» What is expected
Taking the line that contains "D204: diode 1N4007" as the first, copy each line exactly up to and including the last line below.

» Excerpted data
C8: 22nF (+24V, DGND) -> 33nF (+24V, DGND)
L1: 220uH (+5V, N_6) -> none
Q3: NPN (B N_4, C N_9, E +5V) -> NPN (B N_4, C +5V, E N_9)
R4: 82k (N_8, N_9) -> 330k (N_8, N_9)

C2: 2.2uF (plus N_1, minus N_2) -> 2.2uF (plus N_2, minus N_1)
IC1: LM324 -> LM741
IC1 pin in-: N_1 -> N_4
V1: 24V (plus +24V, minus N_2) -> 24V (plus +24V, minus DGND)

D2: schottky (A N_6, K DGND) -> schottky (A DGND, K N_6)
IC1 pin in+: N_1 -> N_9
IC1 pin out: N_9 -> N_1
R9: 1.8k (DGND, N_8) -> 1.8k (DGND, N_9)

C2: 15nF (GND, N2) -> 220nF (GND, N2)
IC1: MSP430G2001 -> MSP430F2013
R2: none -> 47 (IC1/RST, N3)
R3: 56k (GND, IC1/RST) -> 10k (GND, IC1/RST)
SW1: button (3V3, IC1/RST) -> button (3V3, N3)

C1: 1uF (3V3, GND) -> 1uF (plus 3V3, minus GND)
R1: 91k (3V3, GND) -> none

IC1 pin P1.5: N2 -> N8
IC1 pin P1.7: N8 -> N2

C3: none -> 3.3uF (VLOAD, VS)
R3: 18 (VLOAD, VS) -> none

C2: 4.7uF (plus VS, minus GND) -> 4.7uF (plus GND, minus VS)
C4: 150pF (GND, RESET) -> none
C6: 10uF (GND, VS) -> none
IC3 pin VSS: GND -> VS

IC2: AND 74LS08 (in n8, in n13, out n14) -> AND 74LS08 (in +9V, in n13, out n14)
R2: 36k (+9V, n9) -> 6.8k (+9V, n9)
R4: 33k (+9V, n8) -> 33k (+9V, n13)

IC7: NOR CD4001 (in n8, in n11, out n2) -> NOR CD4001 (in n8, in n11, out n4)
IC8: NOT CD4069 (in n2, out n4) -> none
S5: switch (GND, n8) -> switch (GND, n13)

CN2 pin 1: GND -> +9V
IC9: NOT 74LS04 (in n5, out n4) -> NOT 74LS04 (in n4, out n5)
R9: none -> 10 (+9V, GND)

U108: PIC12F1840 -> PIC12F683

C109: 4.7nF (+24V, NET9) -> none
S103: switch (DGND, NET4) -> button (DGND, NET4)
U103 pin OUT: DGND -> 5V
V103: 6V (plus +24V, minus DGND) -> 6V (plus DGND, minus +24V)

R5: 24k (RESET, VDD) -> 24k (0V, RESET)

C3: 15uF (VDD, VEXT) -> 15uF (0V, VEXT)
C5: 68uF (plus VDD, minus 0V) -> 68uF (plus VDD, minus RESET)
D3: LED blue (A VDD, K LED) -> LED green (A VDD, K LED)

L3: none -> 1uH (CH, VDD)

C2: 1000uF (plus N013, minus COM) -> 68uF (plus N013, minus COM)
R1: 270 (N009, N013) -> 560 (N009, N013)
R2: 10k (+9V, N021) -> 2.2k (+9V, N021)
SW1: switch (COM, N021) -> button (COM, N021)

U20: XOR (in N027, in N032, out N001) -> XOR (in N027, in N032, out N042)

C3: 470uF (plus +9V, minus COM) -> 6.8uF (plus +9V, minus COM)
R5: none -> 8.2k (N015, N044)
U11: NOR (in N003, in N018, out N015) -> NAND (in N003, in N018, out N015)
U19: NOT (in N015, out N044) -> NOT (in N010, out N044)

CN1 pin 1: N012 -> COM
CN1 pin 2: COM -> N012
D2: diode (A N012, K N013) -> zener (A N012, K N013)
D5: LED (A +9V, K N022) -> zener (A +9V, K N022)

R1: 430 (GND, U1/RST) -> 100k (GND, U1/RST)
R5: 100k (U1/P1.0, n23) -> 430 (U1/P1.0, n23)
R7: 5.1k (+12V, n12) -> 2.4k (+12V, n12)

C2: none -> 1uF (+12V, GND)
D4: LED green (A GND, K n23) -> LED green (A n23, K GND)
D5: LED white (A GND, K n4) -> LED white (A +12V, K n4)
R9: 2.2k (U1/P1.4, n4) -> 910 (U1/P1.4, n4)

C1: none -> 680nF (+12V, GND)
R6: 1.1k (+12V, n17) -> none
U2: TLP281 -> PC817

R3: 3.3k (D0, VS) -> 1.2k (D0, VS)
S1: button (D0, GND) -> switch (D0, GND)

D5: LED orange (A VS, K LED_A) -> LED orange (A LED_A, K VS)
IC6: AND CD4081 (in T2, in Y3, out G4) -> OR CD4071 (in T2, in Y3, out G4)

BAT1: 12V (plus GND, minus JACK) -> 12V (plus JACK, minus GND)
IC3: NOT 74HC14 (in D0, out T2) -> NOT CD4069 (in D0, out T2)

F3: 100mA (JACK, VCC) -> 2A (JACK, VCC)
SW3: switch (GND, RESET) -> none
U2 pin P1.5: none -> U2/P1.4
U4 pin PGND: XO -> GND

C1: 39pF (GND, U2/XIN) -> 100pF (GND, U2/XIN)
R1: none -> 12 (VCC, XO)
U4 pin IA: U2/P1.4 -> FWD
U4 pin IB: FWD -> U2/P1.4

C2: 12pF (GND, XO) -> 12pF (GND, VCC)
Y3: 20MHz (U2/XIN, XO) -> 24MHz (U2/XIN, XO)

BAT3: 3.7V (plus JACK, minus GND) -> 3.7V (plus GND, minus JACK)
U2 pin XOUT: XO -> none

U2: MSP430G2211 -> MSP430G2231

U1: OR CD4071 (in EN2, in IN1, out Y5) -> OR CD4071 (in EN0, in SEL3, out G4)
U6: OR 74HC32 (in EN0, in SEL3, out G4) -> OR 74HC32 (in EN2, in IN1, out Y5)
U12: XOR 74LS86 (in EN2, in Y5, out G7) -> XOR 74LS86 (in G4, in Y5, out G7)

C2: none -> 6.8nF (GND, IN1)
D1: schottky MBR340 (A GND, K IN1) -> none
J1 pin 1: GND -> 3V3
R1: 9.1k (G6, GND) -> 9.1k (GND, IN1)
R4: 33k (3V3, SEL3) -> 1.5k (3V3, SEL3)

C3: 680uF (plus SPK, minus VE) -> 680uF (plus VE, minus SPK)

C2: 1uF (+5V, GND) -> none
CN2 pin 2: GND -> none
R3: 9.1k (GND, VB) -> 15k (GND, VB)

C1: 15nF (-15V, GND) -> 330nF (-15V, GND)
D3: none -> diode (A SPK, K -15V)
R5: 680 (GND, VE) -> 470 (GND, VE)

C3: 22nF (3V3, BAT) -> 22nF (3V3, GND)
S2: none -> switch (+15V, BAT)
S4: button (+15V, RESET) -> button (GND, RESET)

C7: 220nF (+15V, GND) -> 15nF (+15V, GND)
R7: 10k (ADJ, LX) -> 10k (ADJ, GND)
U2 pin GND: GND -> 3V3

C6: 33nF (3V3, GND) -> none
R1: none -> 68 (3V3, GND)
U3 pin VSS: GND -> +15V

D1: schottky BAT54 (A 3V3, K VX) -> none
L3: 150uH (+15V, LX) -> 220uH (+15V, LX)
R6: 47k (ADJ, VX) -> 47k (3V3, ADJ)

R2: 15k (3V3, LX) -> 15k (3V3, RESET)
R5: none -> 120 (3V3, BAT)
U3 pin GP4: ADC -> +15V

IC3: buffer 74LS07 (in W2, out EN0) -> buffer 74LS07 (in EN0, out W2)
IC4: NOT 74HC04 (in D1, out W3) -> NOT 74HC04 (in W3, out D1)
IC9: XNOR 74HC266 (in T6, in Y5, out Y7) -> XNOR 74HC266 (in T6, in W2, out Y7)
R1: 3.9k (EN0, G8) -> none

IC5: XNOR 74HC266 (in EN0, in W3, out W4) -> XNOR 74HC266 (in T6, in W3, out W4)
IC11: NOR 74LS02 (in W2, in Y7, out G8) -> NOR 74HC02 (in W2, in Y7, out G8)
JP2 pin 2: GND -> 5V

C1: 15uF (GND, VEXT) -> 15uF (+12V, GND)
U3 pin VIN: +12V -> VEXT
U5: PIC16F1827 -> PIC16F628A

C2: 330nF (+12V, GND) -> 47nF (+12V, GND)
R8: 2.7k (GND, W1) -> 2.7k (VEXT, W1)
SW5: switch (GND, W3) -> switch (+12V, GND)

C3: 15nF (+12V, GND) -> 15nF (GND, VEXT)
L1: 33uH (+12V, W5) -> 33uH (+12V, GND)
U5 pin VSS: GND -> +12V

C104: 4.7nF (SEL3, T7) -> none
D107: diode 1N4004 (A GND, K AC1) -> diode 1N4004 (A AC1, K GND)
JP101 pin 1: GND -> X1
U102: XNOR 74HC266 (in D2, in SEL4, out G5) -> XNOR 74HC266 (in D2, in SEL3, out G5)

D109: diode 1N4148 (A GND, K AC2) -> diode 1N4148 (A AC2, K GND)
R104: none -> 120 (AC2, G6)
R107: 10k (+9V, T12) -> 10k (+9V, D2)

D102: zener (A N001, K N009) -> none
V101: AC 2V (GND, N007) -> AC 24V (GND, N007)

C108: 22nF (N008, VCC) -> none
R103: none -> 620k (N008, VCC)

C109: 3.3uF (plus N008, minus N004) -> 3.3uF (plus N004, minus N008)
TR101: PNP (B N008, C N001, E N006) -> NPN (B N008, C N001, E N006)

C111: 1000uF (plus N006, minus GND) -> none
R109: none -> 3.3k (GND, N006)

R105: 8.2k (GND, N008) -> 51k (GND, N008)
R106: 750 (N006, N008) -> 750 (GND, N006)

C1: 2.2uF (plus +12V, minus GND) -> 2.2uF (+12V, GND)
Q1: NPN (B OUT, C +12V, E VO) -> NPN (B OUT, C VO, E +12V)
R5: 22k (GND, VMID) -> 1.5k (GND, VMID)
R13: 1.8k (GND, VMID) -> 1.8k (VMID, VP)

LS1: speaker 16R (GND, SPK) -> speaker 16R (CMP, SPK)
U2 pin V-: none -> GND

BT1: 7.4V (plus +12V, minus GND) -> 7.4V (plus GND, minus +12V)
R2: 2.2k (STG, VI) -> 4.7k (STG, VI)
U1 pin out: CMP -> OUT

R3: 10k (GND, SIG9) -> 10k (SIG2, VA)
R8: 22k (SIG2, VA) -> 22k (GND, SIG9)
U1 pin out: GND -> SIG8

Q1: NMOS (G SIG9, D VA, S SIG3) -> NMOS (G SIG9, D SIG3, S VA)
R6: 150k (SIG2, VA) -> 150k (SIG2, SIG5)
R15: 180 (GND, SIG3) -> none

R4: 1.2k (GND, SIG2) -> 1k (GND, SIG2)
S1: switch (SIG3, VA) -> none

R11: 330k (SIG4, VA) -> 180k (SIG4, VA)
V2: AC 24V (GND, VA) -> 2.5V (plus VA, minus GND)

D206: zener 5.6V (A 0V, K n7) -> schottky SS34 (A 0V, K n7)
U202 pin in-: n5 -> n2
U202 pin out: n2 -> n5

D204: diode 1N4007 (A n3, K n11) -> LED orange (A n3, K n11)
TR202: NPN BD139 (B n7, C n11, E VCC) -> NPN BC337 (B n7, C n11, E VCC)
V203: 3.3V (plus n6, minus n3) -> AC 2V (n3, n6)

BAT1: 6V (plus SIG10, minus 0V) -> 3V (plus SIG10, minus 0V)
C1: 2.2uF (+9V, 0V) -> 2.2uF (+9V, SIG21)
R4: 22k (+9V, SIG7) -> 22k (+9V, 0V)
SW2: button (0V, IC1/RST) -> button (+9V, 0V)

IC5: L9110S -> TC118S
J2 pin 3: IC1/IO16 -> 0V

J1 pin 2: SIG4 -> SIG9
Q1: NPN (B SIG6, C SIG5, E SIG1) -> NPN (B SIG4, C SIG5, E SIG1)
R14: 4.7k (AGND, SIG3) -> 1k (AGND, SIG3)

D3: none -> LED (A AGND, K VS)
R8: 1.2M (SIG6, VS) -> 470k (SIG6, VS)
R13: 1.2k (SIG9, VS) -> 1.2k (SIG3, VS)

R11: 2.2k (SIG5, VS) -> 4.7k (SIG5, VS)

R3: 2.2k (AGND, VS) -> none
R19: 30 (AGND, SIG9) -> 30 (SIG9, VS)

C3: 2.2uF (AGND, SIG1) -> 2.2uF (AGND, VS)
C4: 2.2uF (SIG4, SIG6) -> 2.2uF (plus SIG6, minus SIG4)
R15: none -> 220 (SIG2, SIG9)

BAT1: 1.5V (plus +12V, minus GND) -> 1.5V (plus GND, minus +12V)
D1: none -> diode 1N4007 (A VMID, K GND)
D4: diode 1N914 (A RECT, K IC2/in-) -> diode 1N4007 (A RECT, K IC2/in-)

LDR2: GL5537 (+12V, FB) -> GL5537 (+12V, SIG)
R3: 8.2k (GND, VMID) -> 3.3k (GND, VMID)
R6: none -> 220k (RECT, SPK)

» Response to the task
D204: diode 1N4007 (A n3, K n11) -> LED orange (A n3, K n11)
TR202: NPN BD139 (B n7, C n11, E VCC) -> NPN BC337 (B n7, C n11, E VCC)
V203: 3.3V (plus n6, minus n3) -> AC 2V (n3, n6)

BAT1: 6V (plus SIG10, minus 0V) -> 3V (plus SIG10, minus 0V)
C1: 2.2uF (+9V, 0V) -> 2.2uF (+9V, SIG21)
R4: 22k (+9V, SIG7) -> 22k (+9V, 0V)
SW2: button (0V, IC1/RST) -> button (+9V, 0V)

IC5: L9110S -> TC118S
J2 pin 3: IC1/IO16 -> 0V

J1 pin 2: SIG4 -> SIG9
Q1: NPN (B SIG6, C SIG5, E SIG1) -> NPN (B SIG4, C SIG5, E SIG1)
R14: 4.7k (AGND, SIG3) -> 1k (AGND, SIG3)

D3: none -> LED (A AGND, K VS)
R8: 1.2M (SIG6, VS) -> 470k (SIG6, VS)
R13: 1.2k (SIG9, VS) -> 1.2k (SIG3, VS)

R11: 2.2k (SIG5, VS) -> 4.7k (SIG5, VS)

R3: 2.2k (AGND, VS) -> none
R19: 30 (AGND, SIG9) -> 30 (SIG9, VS)

C3: 2.2uF (AGND, SIG1) -> 2.2uF (AGND, VS)
C4: 2.2uF (SIG4, SIG6) -> 2.2uF (plus SIG6, minus SIG4)
R15: none -> 220 (SIG2, SIG9)

BAT1: 1.5V (plus +12V, minus GND) -> 1.5V (plus GND, minus +12V)
D1: none -> diode 1N4007 (A VMID, K GND)
D4: diode 1N914 (A RECT, K IC2/in-) -> diode 1N4007 (A RECT, K IC2/in-)

LDR2: GL5537 (+12V, FB) -> GL5537 (+12V, SIG)
R3: 8.2k (GND, VMID) -> 3.3k (GND, VMID)
R6: none -> 220k (RECT, SPK)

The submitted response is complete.